**What to work on**
Only one span of the listing below should come back. It runs from the line with "water cooler: (437, 212)" through the line with "armchair: (320, 339)", and each of its lines must be reproduced exactly.

**Records to process**
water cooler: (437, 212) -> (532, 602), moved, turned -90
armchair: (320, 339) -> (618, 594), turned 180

==

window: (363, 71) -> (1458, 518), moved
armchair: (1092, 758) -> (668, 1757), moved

---

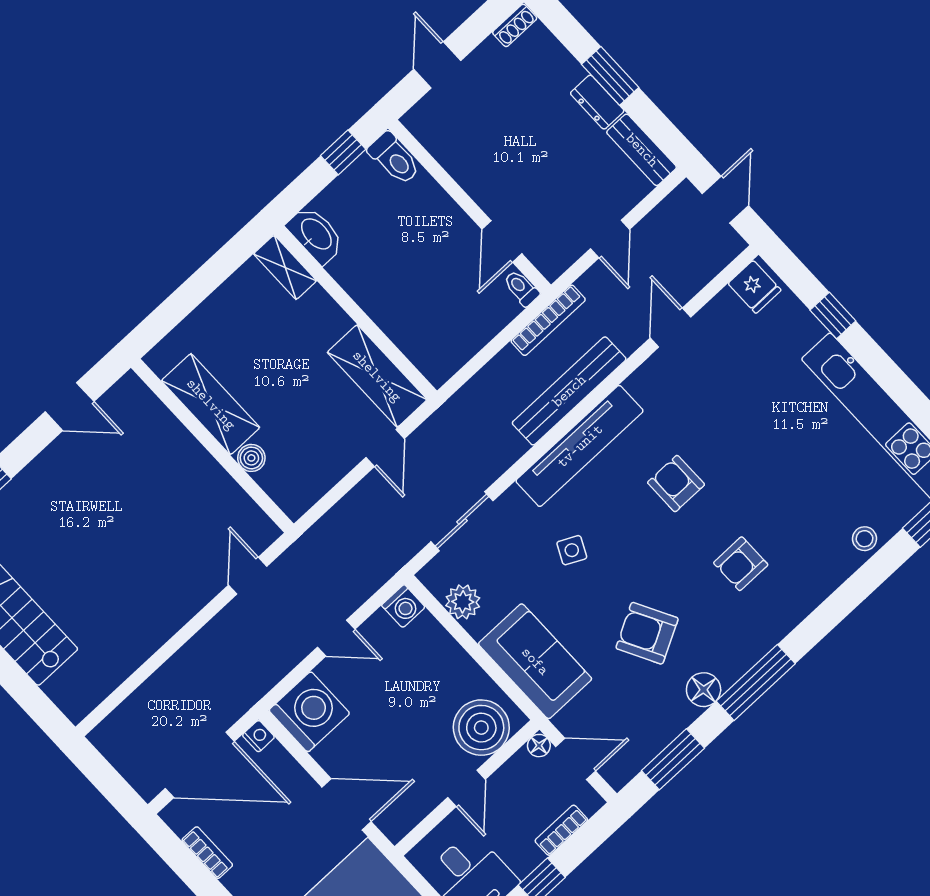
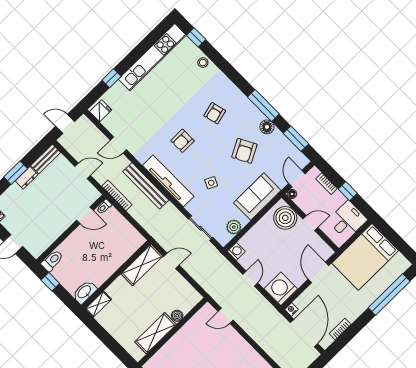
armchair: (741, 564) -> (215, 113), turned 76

**Solved exercise**
water cooler: (437, 212) -> (532, 602), moved, turned -90
armchair: (320, 339) -> (618, 594), turned 180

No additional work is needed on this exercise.